> **WHAT YOU WILL DO**: Drop every picture, then transcribe the remaining data exactly.

> **Coordinate-based object records**:
====================

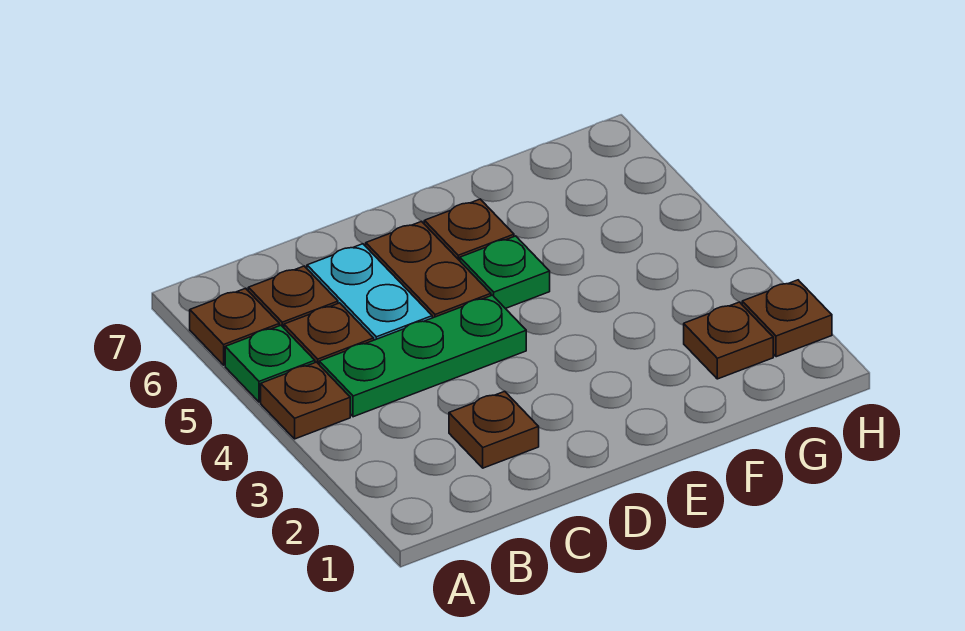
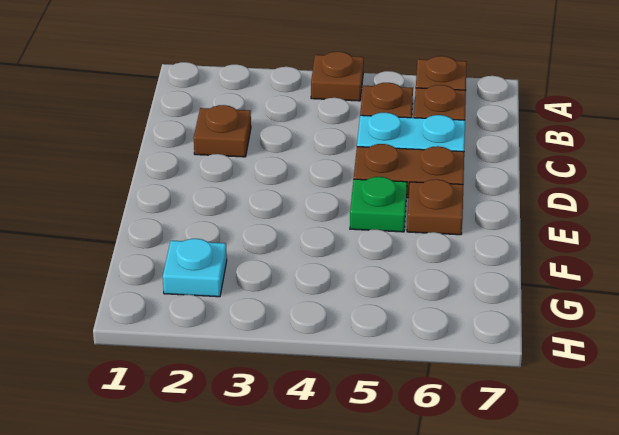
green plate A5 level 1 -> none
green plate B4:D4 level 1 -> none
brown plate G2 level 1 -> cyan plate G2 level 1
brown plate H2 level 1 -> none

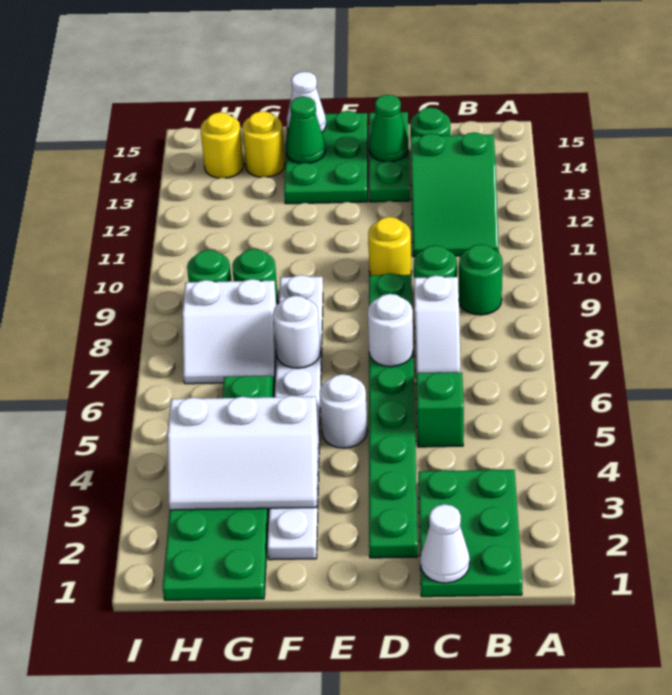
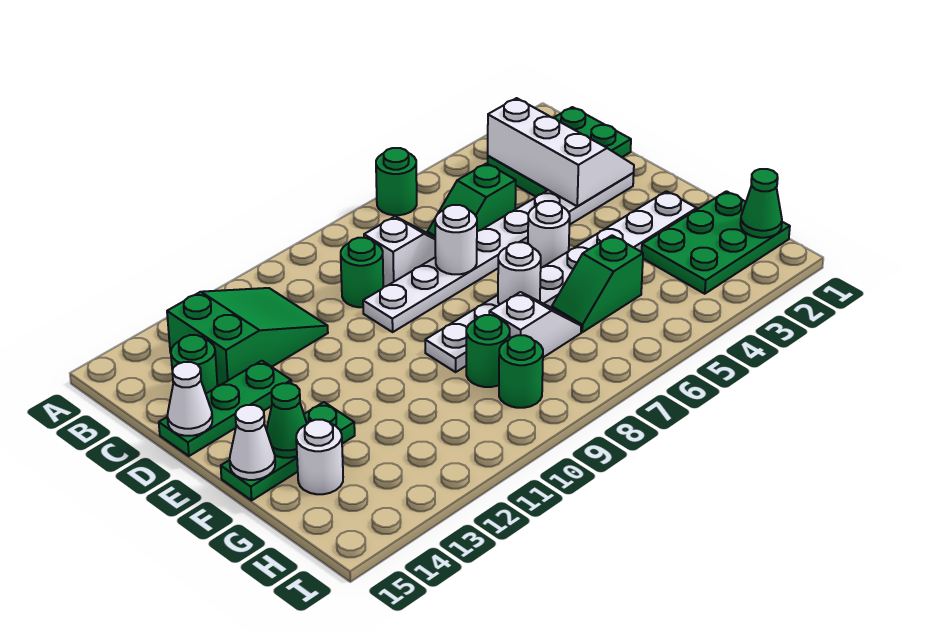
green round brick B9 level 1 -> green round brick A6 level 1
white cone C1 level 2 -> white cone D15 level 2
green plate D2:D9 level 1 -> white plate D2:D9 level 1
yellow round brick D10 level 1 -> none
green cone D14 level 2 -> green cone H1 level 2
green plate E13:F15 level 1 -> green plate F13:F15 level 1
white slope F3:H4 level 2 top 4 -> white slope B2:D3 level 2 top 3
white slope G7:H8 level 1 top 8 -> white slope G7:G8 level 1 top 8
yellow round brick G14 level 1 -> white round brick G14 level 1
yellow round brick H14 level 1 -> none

====================

> **OUTPUT FOR THIS EXERCISE**:
green plate A5 level 1 -> none
green plate B4:D4 level 1 -> none
brown plate G2 level 1 -> cyan plate G2 level 1
brown plate H2 level 1 -> none

green round brick B9 level 1 -> green round brick A6 level 1
white cone C1 level 2 -> white cone D15 level 2
green plate D2:D9 level 1 -> white plate D2:D9 level 1
yellow round brick D10 level 1 -> none
green cone D14 level 2 -> green cone H1 level 2
green plate E13:F15 level 1 -> green plate F13:F15 level 1
white slope F3:H4 level 2 top 4 -> white slope B2:D3 level 2 top 3
white slope G7:H8 level 1 top 8 -> white slope G7:G8 level 1 top 8
yellow round brick G14 level 1 -> white round brick G14 level 1
yellow round brick H14 level 1 -> none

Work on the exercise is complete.